◆ Exercise task:
Restate the records below word for word.
____
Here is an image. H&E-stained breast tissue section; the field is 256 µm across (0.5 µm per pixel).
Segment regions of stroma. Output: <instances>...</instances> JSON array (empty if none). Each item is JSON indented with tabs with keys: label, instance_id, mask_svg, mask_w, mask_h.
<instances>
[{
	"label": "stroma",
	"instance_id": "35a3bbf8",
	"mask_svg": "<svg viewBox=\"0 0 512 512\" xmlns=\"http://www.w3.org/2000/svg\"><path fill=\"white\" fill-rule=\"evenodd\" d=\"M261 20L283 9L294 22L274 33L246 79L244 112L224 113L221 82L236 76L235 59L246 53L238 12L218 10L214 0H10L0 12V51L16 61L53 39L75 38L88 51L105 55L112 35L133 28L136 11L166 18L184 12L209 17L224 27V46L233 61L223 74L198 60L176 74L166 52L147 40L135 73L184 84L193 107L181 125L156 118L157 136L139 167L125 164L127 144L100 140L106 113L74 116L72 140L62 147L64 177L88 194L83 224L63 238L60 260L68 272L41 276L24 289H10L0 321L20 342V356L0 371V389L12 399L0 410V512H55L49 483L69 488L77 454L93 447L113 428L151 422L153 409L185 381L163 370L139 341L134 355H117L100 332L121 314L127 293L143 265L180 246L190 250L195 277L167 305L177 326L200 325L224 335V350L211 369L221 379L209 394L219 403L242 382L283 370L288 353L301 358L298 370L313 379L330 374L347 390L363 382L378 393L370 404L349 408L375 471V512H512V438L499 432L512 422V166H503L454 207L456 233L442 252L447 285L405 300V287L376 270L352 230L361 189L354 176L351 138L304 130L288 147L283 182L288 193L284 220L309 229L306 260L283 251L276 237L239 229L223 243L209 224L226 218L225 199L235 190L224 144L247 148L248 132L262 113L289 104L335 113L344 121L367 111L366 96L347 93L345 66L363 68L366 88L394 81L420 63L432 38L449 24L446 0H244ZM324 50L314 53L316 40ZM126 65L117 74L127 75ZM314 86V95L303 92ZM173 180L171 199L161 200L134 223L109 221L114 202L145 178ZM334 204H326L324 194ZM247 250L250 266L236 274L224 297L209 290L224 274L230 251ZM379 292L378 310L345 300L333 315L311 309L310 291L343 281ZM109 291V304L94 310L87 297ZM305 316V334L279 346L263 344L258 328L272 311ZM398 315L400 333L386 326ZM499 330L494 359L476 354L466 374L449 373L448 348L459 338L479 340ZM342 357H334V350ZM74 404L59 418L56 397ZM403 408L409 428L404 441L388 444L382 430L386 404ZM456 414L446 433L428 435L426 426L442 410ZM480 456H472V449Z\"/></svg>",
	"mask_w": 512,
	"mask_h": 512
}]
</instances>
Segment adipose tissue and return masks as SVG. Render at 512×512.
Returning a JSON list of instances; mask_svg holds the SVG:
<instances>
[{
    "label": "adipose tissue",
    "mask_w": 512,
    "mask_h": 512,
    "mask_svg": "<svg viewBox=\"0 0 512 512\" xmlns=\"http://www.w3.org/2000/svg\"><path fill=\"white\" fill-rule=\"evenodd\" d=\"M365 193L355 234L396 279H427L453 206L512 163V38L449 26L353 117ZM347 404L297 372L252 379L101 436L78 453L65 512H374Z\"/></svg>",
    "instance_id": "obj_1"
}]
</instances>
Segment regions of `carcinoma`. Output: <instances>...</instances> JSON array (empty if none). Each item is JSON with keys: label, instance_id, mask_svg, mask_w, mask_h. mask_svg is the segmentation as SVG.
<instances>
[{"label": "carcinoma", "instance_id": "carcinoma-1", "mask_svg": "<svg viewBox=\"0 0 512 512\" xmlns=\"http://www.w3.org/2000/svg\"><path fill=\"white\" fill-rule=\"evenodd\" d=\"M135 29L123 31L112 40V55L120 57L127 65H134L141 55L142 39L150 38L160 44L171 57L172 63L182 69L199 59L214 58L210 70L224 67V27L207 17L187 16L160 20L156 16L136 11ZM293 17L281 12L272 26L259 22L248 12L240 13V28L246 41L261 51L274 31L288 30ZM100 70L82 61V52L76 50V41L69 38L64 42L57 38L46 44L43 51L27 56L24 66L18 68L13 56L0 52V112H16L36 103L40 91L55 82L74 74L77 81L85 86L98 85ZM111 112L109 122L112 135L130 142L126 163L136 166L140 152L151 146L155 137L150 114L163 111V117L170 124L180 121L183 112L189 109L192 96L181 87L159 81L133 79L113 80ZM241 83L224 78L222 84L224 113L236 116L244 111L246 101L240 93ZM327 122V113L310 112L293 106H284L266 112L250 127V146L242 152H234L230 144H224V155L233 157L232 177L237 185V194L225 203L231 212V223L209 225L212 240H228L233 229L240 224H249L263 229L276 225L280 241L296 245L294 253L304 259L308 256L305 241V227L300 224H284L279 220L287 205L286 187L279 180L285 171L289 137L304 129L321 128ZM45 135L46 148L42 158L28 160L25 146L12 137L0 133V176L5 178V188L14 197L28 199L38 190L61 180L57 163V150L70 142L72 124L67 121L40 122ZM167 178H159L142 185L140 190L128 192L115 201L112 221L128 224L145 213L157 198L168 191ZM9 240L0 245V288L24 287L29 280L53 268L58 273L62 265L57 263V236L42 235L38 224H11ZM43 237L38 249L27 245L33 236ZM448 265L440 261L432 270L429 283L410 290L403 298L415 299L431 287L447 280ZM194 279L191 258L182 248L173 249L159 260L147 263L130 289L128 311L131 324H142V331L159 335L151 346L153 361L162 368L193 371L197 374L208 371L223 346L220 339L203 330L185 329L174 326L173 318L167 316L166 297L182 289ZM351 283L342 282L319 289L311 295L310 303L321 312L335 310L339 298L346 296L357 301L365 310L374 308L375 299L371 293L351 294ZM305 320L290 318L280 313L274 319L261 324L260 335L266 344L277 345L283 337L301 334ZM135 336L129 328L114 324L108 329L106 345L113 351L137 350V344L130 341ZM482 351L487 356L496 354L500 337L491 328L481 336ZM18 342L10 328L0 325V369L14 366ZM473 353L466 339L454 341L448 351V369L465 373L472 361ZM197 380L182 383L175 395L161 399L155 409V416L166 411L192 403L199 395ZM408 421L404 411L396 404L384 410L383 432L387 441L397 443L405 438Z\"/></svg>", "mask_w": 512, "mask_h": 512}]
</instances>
____
◆ Output below:
Here is an image. H&E-stained breast tissue section; the field is 256 µm across (0.5 µm per pixel).
Segment regions of stroma. Output: <instances>...</instances> JSON array (empty if none). Each item is JSON indented with tabs with keys: label, instance_id, mask_svg, mask_w, mask_h.
<instances>
[{
	"label": "stroma",
	"instance_id": "35a3bbf8",
	"mask_svg": "<svg viewBox=\"0 0 512 512\" xmlns=\"http://www.w3.org/2000/svg\"><path fill=\"white\" fill-rule=\"evenodd\" d=\"M261 20L283 9L294 22L274 33L246 79L244 112L224 113L221 82L236 76L235 59L246 53L238 12L218 10L214 0H10L0 12V51L16 61L53 39L75 38L88 51L105 55L112 35L133 28L136 11L166 18L184 12L209 17L224 27V46L233 61L223 74L198 60L176 74L166 52L147 40L135 73L184 84L193 107L181 125L156 118L157 136L139 167L125 164L127 144L100 140L106 113L74 116L72 140L62 147L64 177L88 194L83 224L63 238L60 260L68 272L41 276L24 289H10L0 321L20 342V356L0 371V389L12 399L0 410V512H55L49 483L69 488L77 454L93 447L113 428L151 422L153 409L185 381L163 370L139 341L134 355H117L100 332L121 314L127 293L143 265L180 246L190 250L195 277L167 305L177 326L200 325L224 335V350L211 369L221 379L209 394L219 403L242 382L283 370L288 353L301 358L298 370L313 379L330 374L347 390L363 382L378 393L370 404L349 408L375 471V512H512V438L499 432L512 422V166H503L454 207L456 233L442 252L447 285L405 300V287L376 270L352 230L361 189L354 176L351 138L304 130L288 147L283 182L288 193L284 220L309 229L306 260L283 251L276 237L239 229L223 243L209 224L226 218L225 199L235 190L224 144L247 148L248 132L262 113L289 104L335 113L344 121L367 111L366 96L347 93L345 66L363 68L366 88L394 81L420 63L432 38L449 24L446 0H244ZM324 50L314 53L316 40ZM126 65L117 74L127 75ZM314 86V95L303 92ZM173 180L171 199L161 200L134 223L109 221L114 202L145 178ZM334 204H326L324 194ZM247 250L250 266L236 274L224 297L209 290L224 274L230 251ZM379 292L378 310L345 300L333 315L311 309L310 291L343 281ZM109 291V304L94 310L87 297ZM305 316V334L279 346L263 344L258 328L272 311ZM398 315L400 333L386 326ZM499 330L494 359L476 354L466 374L449 373L448 348L459 338L479 340ZM342 357H334V350ZM74 404L59 418L56 397ZM403 408L409 428L404 441L388 444L382 430L386 404ZM456 414L446 433L428 435L426 426L442 410ZM480 456H472V449Z\"/></svg>",
	"mask_w": 512,
	"mask_h": 512
}]
</instances>
Segment adipose tissue and return masks as SVG. Render at 512×512.
Returning a JSON list of instances; mask_svg holds the SVG:
<instances>
[{
    "label": "adipose tissue",
    "mask_w": 512,
    "mask_h": 512,
    "mask_svg": "<svg viewBox=\"0 0 512 512\" xmlns=\"http://www.w3.org/2000/svg\"><path fill=\"white\" fill-rule=\"evenodd\" d=\"M365 193L355 234L396 279H427L453 206L512 163V38L449 26L353 117ZM347 404L297 372L252 379L101 436L78 453L65 512H374Z\"/></svg>",
    "instance_id": "obj_1"
}]
</instances>
Segment regions of `carcinoma`. Output: <instances>...</instances> JSON array (empty if none). Each item is JSON with keys: label, instance_id, mask_svg, mask_w, mask_h. mask_svg is the segmentation as SVG.
<instances>
[{"label": "carcinoma", "instance_id": "carcinoma-1", "mask_svg": "<svg viewBox=\"0 0 512 512\" xmlns=\"http://www.w3.org/2000/svg\"><path fill=\"white\" fill-rule=\"evenodd\" d=\"M135 29L123 31L112 40V55L120 57L127 65H134L141 55L142 39L150 38L160 44L171 57L172 63L182 69L199 59L214 58L210 70L224 67V27L207 17L187 16L160 20L156 16L136 11ZM293 17L281 12L272 26L259 22L248 12L240 13V28L246 41L261 51L274 31L288 30ZM100 70L82 61V52L76 50V41L69 38L64 42L57 38L46 44L43 51L27 56L24 66L18 68L13 56L0 52V112H16L36 103L40 91L55 82L74 74L77 81L85 86L98 85ZM111 112L109 122L112 135L130 142L126 163L136 166L140 152L151 146L155 137L150 114L163 111V117L170 124L180 121L183 112L189 109L192 96L181 87L159 81L133 79L113 80ZM241 83L224 78L222 84L224 113L236 116L244 111L246 101L240 93ZM327 122V113L310 112L293 106H284L266 112L250 127V146L242 152H234L230 144H224V155L233 157L232 177L237 185V194L225 203L231 212V223L209 225L212 240H228L233 229L240 224H249L263 229L276 225L280 241L296 245L294 253L304 259L308 256L305 241V227L300 224H284L279 220L287 205L286 187L279 180L285 171L289 137L304 129L321 128ZM45 135L46 148L42 158L28 160L25 146L12 137L0 133V176L5 178V188L14 197L28 199L38 190L61 180L57 163V150L70 142L72 124L67 121L40 122ZM167 178H159L142 185L140 190L128 192L115 201L112 221L128 224L145 213L157 198L168 191ZM9 240L0 245V288L24 287L29 280L53 268L58 273L62 265L57 263V236L42 235L38 224H11ZM43 237L38 249L27 245L33 236ZM448 265L440 261L432 270L429 283L410 290L403 298L415 299L431 287L447 280ZM194 279L191 258L182 248L173 249L159 260L147 263L130 289L128 311L131 324H142V331L159 335L151 346L153 361L162 368L193 371L197 374L208 371L223 346L220 339L203 330L185 329L174 326L173 318L167 316L166 297L182 289ZM351 283L342 282L319 289L311 295L310 303L321 312L335 310L339 298L346 296L357 301L365 310L374 308L375 299L371 293L351 294ZM305 320L290 318L280 313L274 319L261 324L260 335L266 344L277 345L283 337L301 334ZM135 336L129 328L114 324L108 329L106 345L113 351L137 350V344L130 341ZM482 351L487 356L496 354L500 337L491 328L481 336ZM18 342L10 328L0 325V369L14 366ZM473 353L466 339L454 341L448 351V369L465 373L472 361ZM197 380L182 383L175 395L161 399L155 409V416L166 411L192 403L199 395ZM408 421L404 411L396 404L384 410L383 432L387 441L397 443L405 438Z\"/></svg>", "mask_w": 512, "mask_h": 512}]
</instances>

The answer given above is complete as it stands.